Exercise:
Return every line of the data exactly as it appears, leaving nothing out and changing nothing.

Stored records:
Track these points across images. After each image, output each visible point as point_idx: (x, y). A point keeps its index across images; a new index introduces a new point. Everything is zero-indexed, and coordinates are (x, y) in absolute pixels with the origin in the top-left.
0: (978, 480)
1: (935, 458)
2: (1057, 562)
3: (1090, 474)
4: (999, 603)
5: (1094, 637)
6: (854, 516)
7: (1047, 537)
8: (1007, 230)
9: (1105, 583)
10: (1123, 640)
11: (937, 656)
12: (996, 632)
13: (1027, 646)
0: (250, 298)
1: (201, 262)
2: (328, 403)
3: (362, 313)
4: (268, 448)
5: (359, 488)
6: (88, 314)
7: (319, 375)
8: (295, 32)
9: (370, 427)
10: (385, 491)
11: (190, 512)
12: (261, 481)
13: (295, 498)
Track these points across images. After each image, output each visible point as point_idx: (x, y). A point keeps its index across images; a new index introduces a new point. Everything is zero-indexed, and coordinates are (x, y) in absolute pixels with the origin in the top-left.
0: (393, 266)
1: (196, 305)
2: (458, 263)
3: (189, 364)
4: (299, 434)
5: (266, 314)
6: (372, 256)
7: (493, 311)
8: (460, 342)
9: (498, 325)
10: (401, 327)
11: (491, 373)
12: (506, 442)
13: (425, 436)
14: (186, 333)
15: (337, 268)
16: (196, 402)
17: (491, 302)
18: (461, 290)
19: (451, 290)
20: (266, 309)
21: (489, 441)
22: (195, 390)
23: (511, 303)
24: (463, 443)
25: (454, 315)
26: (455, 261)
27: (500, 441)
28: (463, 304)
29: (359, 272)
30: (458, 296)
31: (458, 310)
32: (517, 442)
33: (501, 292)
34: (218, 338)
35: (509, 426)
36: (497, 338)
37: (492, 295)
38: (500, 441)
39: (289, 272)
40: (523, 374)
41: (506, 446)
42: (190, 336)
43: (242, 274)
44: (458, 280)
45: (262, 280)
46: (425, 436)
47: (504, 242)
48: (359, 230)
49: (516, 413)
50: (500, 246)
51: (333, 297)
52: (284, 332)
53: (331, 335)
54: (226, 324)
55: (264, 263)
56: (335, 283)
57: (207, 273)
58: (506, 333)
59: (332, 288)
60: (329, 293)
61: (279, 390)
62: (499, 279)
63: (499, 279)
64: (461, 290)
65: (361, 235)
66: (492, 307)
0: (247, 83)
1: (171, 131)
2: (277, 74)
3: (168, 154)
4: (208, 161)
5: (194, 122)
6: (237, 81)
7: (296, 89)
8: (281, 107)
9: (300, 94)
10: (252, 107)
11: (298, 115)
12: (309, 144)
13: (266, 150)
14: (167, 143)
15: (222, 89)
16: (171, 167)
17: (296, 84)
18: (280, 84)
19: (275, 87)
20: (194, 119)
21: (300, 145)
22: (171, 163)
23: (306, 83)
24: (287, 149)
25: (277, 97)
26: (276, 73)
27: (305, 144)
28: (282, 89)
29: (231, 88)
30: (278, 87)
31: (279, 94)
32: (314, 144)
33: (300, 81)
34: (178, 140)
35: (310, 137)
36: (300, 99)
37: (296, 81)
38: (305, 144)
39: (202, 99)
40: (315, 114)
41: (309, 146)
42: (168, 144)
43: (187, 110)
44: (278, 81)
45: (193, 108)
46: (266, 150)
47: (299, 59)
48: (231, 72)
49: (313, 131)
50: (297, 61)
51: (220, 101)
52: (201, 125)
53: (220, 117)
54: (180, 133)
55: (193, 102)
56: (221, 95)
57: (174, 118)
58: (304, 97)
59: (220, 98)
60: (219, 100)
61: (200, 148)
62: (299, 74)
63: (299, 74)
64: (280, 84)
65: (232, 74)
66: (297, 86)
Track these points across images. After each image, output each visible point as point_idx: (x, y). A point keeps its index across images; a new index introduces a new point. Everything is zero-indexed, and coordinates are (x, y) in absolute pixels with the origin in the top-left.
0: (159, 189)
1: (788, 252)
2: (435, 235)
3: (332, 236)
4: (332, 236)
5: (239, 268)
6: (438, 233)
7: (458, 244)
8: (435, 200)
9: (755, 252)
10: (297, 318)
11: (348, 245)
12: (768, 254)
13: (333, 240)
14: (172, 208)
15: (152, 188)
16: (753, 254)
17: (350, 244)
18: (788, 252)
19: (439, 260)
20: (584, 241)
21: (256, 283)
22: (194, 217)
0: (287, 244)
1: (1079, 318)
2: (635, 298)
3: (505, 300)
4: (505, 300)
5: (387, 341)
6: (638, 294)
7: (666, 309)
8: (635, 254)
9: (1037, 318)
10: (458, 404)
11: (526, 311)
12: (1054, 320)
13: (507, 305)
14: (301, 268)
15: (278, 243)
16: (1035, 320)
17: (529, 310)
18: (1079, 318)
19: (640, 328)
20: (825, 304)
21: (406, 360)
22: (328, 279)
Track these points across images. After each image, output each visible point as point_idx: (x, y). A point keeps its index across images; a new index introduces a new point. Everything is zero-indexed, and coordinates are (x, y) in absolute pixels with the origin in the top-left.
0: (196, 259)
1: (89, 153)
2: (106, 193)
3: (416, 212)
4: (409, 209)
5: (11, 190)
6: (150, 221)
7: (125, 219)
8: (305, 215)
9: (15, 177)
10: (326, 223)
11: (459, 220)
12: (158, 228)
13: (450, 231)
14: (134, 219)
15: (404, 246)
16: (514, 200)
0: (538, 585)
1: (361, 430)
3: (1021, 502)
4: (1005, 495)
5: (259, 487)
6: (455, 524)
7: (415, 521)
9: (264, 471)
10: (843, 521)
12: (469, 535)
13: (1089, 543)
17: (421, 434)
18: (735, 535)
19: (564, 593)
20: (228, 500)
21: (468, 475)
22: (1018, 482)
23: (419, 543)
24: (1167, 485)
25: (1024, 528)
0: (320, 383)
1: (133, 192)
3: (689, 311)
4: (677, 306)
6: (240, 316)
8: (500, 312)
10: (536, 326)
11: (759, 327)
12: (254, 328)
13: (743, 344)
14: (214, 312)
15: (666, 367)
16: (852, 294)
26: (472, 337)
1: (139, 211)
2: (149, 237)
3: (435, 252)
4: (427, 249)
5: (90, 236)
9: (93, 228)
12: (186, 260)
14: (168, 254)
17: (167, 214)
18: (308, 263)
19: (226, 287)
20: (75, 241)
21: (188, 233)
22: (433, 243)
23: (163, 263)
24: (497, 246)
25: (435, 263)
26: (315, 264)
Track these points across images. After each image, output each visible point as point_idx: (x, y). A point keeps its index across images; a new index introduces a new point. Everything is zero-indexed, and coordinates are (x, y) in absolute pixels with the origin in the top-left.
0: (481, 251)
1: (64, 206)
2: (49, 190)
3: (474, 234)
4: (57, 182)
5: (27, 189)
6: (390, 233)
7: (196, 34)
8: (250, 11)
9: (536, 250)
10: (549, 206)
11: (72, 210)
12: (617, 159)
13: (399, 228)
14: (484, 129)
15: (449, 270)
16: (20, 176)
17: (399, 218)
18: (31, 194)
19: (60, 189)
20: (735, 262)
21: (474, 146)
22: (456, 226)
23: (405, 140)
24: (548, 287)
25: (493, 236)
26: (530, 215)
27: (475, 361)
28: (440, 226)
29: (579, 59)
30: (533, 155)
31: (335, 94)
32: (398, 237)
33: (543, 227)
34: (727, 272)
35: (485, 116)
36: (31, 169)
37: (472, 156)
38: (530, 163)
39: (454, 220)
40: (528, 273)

Exercise output:
Track these points across images. After each image, output each visible point as point_idx: (x, y). A point keeps its index across images; a new index introduces a new point. Everything is zero-indexed, and coordinates are (x, y) in absolute pixels with the origin in the top-left.
0: (978, 480)
1: (935, 458)
2: (1057, 562)
3: (1090, 474)
4: (999, 603)
5: (1094, 637)
6: (854, 516)
7: (1047, 537)
8: (1007, 230)
9: (1105, 583)
10: (1123, 640)
11: (937, 656)
12: (996, 632)
13: (1027, 646)
0: (250, 298)
1: (201, 262)
2: (328, 403)
3: (362, 313)
4: (268, 448)
5: (359, 488)
6: (88, 314)
7: (319, 375)
8: (295, 32)
9: (370, 427)
10: (385, 491)
11: (190, 512)
12: (261, 481)
13: (295, 498)
Track these points across images. After each image, output each visible point as point_idx: (x, y). A point keeps its index across images; a new index introduces a new point. Everything is zero-indexed, and coordinates are (x, y) in absolute pixels with the origin in the top-left.
0: (393, 266)
1: (196, 305)
2: (458, 263)
3: (189, 364)
4: (299, 434)
5: (266, 314)
6: (372, 256)
7: (493, 311)
8: (460, 342)
9: (498, 325)
10: (401, 327)
11: (491, 373)
12: (506, 442)
13: (425, 436)
14: (186, 333)
15: (337, 268)
16: (196, 402)
17: (491, 302)
18: (461, 290)
19: (451, 290)
20: (266, 309)
21: (489, 441)
22: (195, 390)
23: (511, 303)
24: (463, 443)
25: (454, 315)
26: (455, 261)
27: (500, 441)
28: (463, 304)
29: (359, 272)
30: (458, 296)
31: (458, 310)
32: (517, 442)
33: (501, 292)
34: (218, 338)
35: (509, 426)
36: (497, 338)
37: (492, 295)
38: (500, 441)
39: (289, 272)
40: (523, 374)
41: (506, 446)
42: (190, 336)
43: (242, 274)
44: (458, 280)
45: (262, 280)
46: (425, 436)
47: (504, 242)
48: (359, 230)
49: (516, 413)
50: (500, 246)
51: (333, 297)
52: (284, 332)
53: (331, 335)
54: (226, 324)
55: (264, 263)
56: (335, 283)
57: (207, 273)
58: (506, 333)
59: (332, 288)
60: (329, 293)
61: (279, 390)
62: (499, 279)
63: (499, 279)
64: (461, 290)
65: (361, 235)
66: (492, 307)
0: (247, 83)
1: (171, 131)
2: (277, 74)
3: (168, 154)
4: (208, 161)
5: (194, 122)
6: (237, 81)
7: (296, 89)
8: (281, 107)
9: (300, 94)
10: (252, 107)
11: (298, 115)
12: (309, 144)
13: (266, 150)
14: (167, 143)
15: (222, 89)
16: (171, 167)
17: (296, 84)
18: (280, 84)
19: (275, 87)
20: (194, 119)
21: (300, 145)
22: (171, 163)
23: (306, 83)
24: (287, 149)
25: (277, 97)
26: (276, 73)
27: (305, 144)
28: (282, 89)
29: (231, 88)
30: (278, 87)
31: (279, 94)
32: (314, 144)
33: (300, 81)
34: (178, 140)
35: (310, 137)
36: (300, 99)
37: (296, 81)
38: (305, 144)
39: (202, 99)
40: (315, 114)
41: (309, 146)
42: (168, 144)
43: (187, 110)
44: (278, 81)
45: (193, 108)
46: (266, 150)
47: (299, 59)
48: (231, 72)
49: (313, 131)
50: (297, 61)
51: (220, 101)
52: (201, 125)
53: (220, 117)
54: (180, 133)
55: (193, 102)
56: (221, 95)
57: (174, 118)
58: (304, 97)
59: (220, 98)
60: (219, 100)
61: (200, 148)
62: (299, 74)
63: (299, 74)
64: (280, 84)
65: (232, 74)
66: (297, 86)
Track these points across images. After each image, output each visible point as point_idx: (x, y). A point keeps its index across images; a new index introduces a new point. Everything is zero-indexed, and coordinates are (x, y) in absolute pixels with the origin in the top-left.
0: (159, 189)
1: (788, 252)
2: (435, 235)
3: (332, 236)
4: (332, 236)
5: (239, 268)
6: (438, 233)
7: (458, 244)
8: (435, 200)
9: (755, 252)
10: (297, 318)
11: (348, 245)
12: (768, 254)
13: (333, 240)
14: (172, 208)
15: (152, 188)
16: (753, 254)
17: (350, 244)
18: (788, 252)
19: (439, 260)
20: (584, 241)
21: (256, 283)
22: (194, 217)
0: (287, 244)
1: (1079, 318)
2: (635, 298)
3: (505, 300)
4: (505, 300)
5: (387, 341)
6: (638, 294)
7: (666, 309)
8: (635, 254)
9: (1037, 318)
10: (458, 404)
11: (526, 311)
12: (1054, 320)
13: (507, 305)
14: (301, 268)
15: (278, 243)
16: (1035, 320)
17: (529, 310)
18: (1079, 318)
19: (640, 328)
20: (825, 304)
21: (406, 360)
22: (328, 279)
Track these points across images. After each image, output each visible point as point_idx: (x, y). A point keeps its index across images; a new index introduces a new point. Everything is zero-indexed, and coordinates are (x, y) in absolute pixels with the origin in the top-left.
0: (196, 259)
1: (89, 153)
2: (106, 193)
3: (416, 212)
4: (409, 209)
5: (11, 190)
6: (150, 221)
7: (125, 219)
8: (305, 215)
9: (15, 177)
10: (326, 223)
11: (459, 220)
12: (158, 228)
13: (450, 231)
14: (134, 219)
15: (404, 246)
16: (514, 200)
0: (538, 585)
1: (361, 430)
3: (1021, 502)
4: (1005, 495)
5: (259, 487)
6: (455, 524)
7: (415, 521)
9: (264, 471)
10: (843, 521)
12: (469, 535)
13: (1089, 543)
17: (421, 434)
18: (735, 535)
19: (564, 593)
20: (228, 500)
21: (468, 475)
22: (1018, 482)
23: (419, 543)
24: (1167, 485)
25: (1024, 528)
0: (320, 383)
1: (133, 192)
3: (689, 311)
4: (677, 306)
6: (240, 316)
8: (500, 312)
10: (536, 326)
11: (759, 327)
12: (254, 328)
13: (743, 344)
14: (214, 312)
15: (666, 367)
16: (852, 294)
26: (472, 337)
1: (139, 211)
2: (149, 237)
3: (435, 252)
4: (427, 249)
5: (90, 236)
9: (93, 228)
12: (186, 260)
14: (168, 254)
17: (167, 214)
18: (308, 263)
19: (226, 287)
20: (75, 241)
21: (188, 233)
22: (433, 243)
23: (163, 263)
24: (497, 246)
25: (435, 263)
26: (315, 264)
Track these points across images. After each image, output each visible point as point_idx: (x, y). A point keeps its index across images; a new index introduces a new point. Everything is zero-indexed, and coordinates are (x, y) in absolute pixels with the origin in the top-left.
0: (481, 251)
1: (64, 206)
2: (49, 190)
3: (474, 234)
4: (57, 182)
5: (27, 189)
6: (390, 233)
7: (196, 34)
8: (250, 11)
9: (536, 250)
10: (549, 206)
11: (72, 210)
12: (617, 159)
13: (399, 228)
14: (484, 129)
15: (449, 270)
16: (20, 176)
17: (399, 218)
18: (31, 194)
19: (60, 189)
20: (735, 262)
21: (474, 146)
22: (456, 226)
23: (405, 140)
24: (548, 287)
25: (493, 236)
26: (530, 215)
27: (475, 361)
28: (440, 226)
29: (579, 59)
30: (533, 155)
31: (335, 94)
32: (398, 237)
33: (543, 227)
34: (727, 272)
35: (485, 116)
36: (31, 169)
37: (472, 156)
38: (530, 163)
39: (454, 220)
40: (528, 273)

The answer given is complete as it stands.